╭─ Data

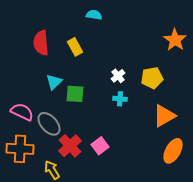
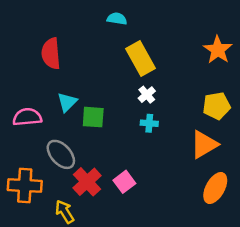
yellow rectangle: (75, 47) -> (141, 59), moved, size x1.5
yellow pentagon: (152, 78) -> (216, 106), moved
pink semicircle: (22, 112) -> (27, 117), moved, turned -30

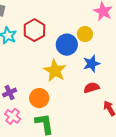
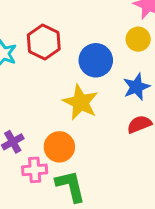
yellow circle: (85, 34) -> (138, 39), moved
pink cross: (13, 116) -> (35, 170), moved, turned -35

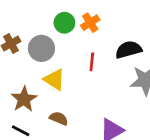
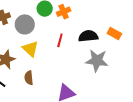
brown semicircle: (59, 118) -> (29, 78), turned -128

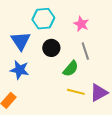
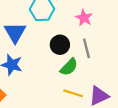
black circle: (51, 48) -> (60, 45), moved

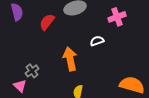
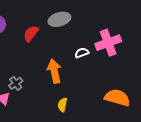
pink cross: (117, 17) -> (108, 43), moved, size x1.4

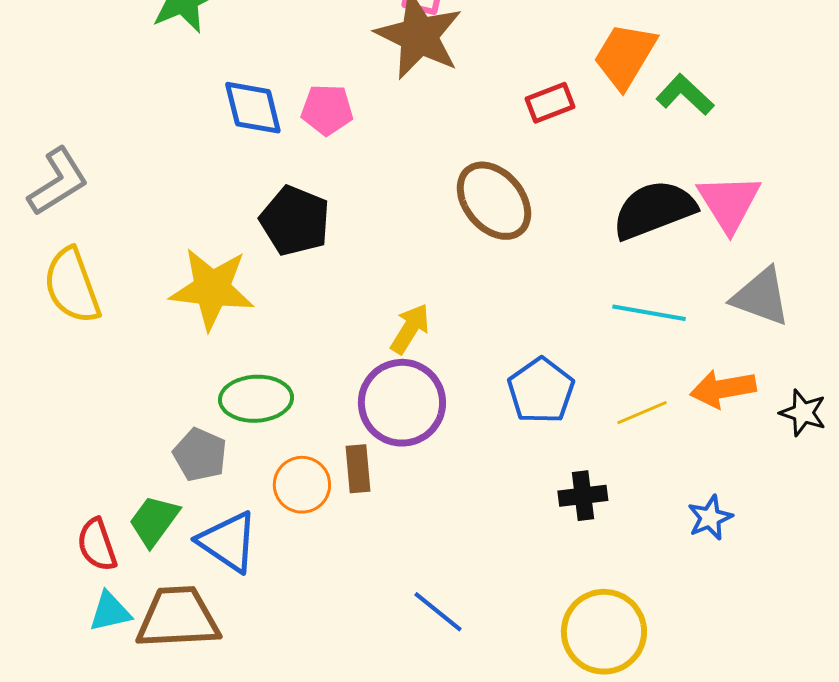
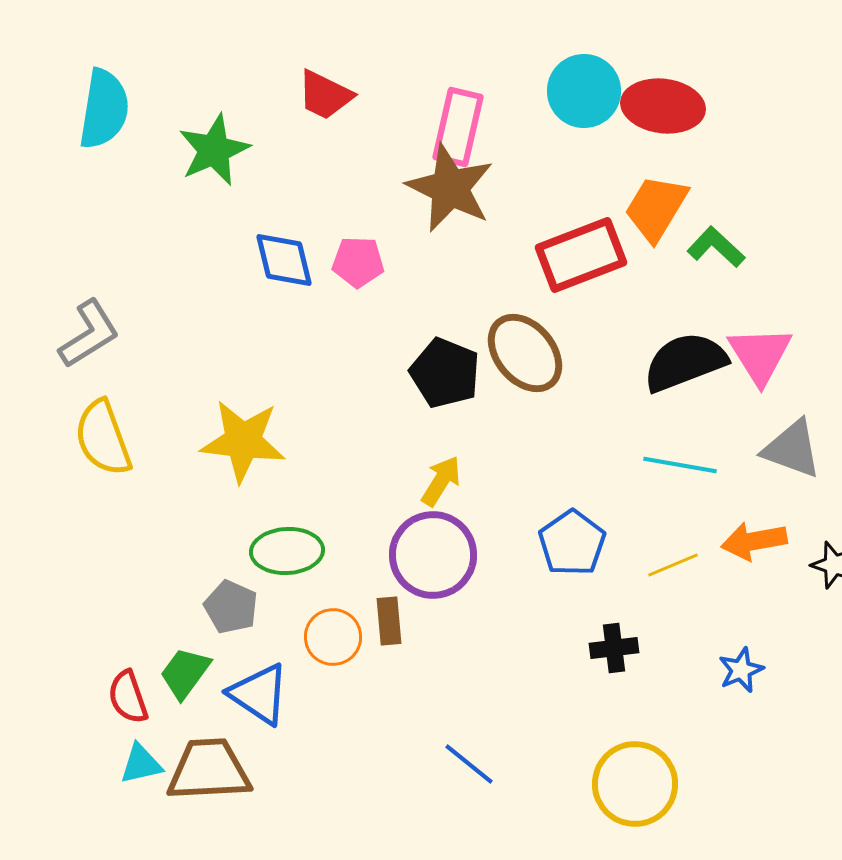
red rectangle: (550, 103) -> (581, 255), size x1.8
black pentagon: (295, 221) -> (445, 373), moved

╰─

Work to complete:
Whenever a line above includes "black", copy it in full.

Answer below:
black circle: (51, 48) -> (60, 45), moved
black pentagon: (295, 221) -> (445, 373), moved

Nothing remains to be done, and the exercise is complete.